Exercise instructions> Images excluded, repeat each entry below exactly.

>> begin Source material

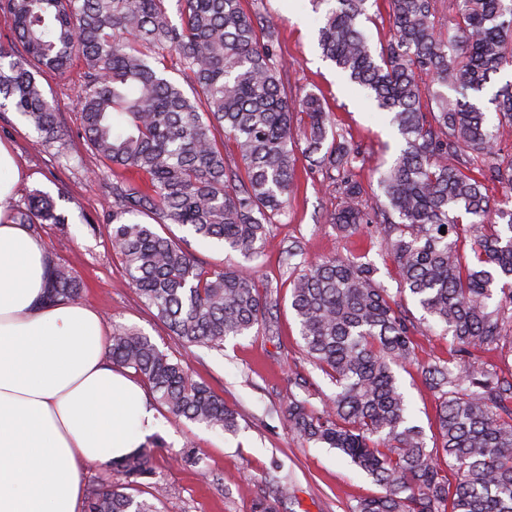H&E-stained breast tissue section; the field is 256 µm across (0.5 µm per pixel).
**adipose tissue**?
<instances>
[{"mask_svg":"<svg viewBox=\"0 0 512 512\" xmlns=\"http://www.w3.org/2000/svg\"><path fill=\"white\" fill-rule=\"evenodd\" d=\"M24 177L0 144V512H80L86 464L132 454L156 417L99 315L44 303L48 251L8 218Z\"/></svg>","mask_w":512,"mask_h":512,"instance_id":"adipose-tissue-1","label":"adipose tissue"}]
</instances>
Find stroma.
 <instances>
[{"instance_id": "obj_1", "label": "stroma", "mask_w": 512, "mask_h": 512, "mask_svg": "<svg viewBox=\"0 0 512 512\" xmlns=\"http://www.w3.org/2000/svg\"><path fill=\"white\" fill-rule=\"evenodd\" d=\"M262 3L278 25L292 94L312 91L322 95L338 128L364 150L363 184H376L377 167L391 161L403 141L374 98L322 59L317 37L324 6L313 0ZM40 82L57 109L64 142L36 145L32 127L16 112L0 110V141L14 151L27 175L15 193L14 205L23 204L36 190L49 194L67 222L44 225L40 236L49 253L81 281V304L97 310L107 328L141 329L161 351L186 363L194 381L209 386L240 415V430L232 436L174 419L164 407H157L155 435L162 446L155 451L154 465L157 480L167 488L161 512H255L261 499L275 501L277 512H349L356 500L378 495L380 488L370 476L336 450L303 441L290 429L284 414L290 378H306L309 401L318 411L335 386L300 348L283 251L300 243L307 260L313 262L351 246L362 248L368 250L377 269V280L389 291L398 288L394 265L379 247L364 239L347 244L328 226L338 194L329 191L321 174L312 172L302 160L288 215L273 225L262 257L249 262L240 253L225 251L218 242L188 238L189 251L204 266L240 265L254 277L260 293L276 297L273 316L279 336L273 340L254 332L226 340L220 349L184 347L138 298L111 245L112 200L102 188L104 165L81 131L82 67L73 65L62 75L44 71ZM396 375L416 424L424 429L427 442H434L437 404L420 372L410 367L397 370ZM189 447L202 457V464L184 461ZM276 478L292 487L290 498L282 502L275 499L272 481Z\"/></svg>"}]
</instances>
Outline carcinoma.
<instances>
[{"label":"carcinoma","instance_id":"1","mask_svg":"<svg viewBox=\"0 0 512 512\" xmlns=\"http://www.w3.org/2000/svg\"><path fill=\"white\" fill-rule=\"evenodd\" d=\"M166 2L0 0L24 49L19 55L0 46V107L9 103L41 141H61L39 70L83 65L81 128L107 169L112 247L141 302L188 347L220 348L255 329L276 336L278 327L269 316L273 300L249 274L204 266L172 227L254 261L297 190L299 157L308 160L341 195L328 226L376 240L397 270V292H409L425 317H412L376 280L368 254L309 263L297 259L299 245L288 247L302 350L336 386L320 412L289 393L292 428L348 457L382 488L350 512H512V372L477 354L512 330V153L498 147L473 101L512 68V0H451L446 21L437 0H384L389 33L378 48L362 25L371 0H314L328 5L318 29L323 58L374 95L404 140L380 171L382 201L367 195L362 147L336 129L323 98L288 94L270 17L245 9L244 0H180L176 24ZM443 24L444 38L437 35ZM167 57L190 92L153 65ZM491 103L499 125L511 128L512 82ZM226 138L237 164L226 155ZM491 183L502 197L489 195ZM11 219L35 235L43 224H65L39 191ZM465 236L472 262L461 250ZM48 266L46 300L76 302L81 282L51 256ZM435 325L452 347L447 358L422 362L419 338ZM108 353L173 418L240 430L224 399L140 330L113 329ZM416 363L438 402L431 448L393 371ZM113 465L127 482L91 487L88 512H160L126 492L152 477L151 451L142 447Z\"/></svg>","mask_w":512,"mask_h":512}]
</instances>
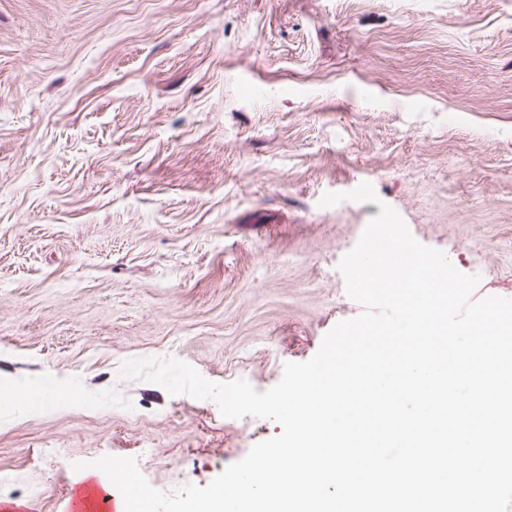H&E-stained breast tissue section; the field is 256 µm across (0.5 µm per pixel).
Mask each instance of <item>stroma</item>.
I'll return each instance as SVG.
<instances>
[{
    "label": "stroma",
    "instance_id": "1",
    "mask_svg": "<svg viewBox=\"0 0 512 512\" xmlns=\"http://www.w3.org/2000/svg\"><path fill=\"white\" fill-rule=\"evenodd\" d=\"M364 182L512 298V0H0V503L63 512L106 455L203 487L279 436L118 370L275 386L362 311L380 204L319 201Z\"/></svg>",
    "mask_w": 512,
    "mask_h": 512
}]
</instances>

>> end Source material

Response to the task>
H&E-stained breast tissue section; the field is 256 µm across (0.5 µm per pixel).
**adipose tissue**?
<instances>
[{"mask_svg":"<svg viewBox=\"0 0 512 512\" xmlns=\"http://www.w3.org/2000/svg\"><path fill=\"white\" fill-rule=\"evenodd\" d=\"M24 177L0 144V512H80L86 464L132 454L156 417L99 315L44 303L48 251L8 218Z\"/></svg>","mask_w":512,"mask_h":512,"instance_id":"adipose-tissue-1","label":"adipose tissue"}]
</instances>
Find stroma.
 <instances>
[{"instance_id": "obj_1", "label": "stroma", "mask_w": 512, "mask_h": 512, "mask_svg": "<svg viewBox=\"0 0 512 512\" xmlns=\"http://www.w3.org/2000/svg\"><path fill=\"white\" fill-rule=\"evenodd\" d=\"M262 3L278 25L292 94L312 91L322 95L338 128L364 150L363 184H376L377 167L391 161L403 141L374 98L322 59L317 37L324 6L313 0ZM40 82L57 109L64 142L36 145L32 127L16 112L0 110V141L14 151L27 175L15 193L14 205L23 204L36 190L49 194L67 222L44 225L40 236L49 253L81 281V304L97 310L107 328L141 329L161 351L186 363L194 381L209 386L240 415V430L232 436L174 419L164 407H157L155 435L162 446L155 451L154 465L157 480L167 488L161 512H255L261 499L275 501L277 512H349L356 500L378 495L380 488L370 476L336 450L303 441L290 429L284 414L290 378H306L309 401L318 411L335 386L300 348L283 251L300 243L307 260L313 262L351 246L362 248L368 250L377 269V280L389 291L398 288L394 265L379 247L364 239L347 244L328 226L338 194L329 191L321 174L312 172L302 160L288 215L273 225L262 257L249 262L240 253L225 251L218 242L188 238L189 251L204 266L240 265L254 277L260 293L276 297L273 316L279 336L273 340L254 332L226 340L220 349L184 347L138 298L111 245L112 200L102 188L104 165L81 131L82 67L73 65L62 75L44 71ZM396 375L416 424L424 429L427 442H434L437 404L420 372L410 367L397 370ZM189 447L202 457V464L184 461ZM276 478L292 487L290 498L282 502L275 499L272 481Z\"/></svg>"}]
</instances>
Outline carcinoma.
<instances>
[{"label":"carcinoma","instance_id":"1","mask_svg":"<svg viewBox=\"0 0 512 512\" xmlns=\"http://www.w3.org/2000/svg\"><path fill=\"white\" fill-rule=\"evenodd\" d=\"M166 2L0 0L24 49L19 55L0 46V107L9 103L41 141H61L39 70L83 65L81 128L107 169L112 247L141 302L188 347L220 348L255 329L276 336L278 327L269 316L273 300L249 274L204 266L172 227L254 261L297 190L299 157L308 160L341 195L328 226L376 240L397 270V292H409L425 317H412L376 280L368 254L309 263L297 259L299 245L288 247L302 350L336 386L320 412L289 393L292 428L348 457L382 488L350 512H512V372L477 354L512 330V153L498 147L473 101L512 68V0H451L446 21L437 0H384L389 33L378 48L362 25L371 0H314L328 5L318 29L323 58L374 95L404 140L380 171L382 201L367 195L362 147L336 129L323 98L288 94L270 17L245 9L244 0H180L176 24ZM443 24L444 38L437 35ZM167 57L190 92L153 65ZM491 103L499 125L511 128L512 82ZM226 138L237 164L226 155ZM491 183L502 197L489 195ZM11 219L35 235L43 224H65L39 191ZM465 236L472 262L461 250ZM48 266L46 300L76 302L81 282L51 256ZM435 325L452 347L447 358L422 362L419 338ZM108 353L173 418L240 430L224 399L140 330L113 329ZM416 363L438 402L431 448L393 371ZM113 465L127 482L91 487L88 512H160L126 492L152 477L151 451L142 447Z\"/></svg>","mask_w":512,"mask_h":512}]
</instances>
H&E-stained breast tissue section; the field is 256 µm across (0.5 µm per pixel).
Mask each instance of <item>stroma</item>.
I'll return each instance as SVG.
<instances>
[{
    "label": "stroma",
    "instance_id": "1",
    "mask_svg": "<svg viewBox=\"0 0 512 512\" xmlns=\"http://www.w3.org/2000/svg\"><path fill=\"white\" fill-rule=\"evenodd\" d=\"M364 182L512 298V0H0V503L63 512L106 455L203 487L279 436L118 370L275 386L362 311L380 204L319 201Z\"/></svg>",
    "mask_w": 512,
    "mask_h": 512
}]
</instances>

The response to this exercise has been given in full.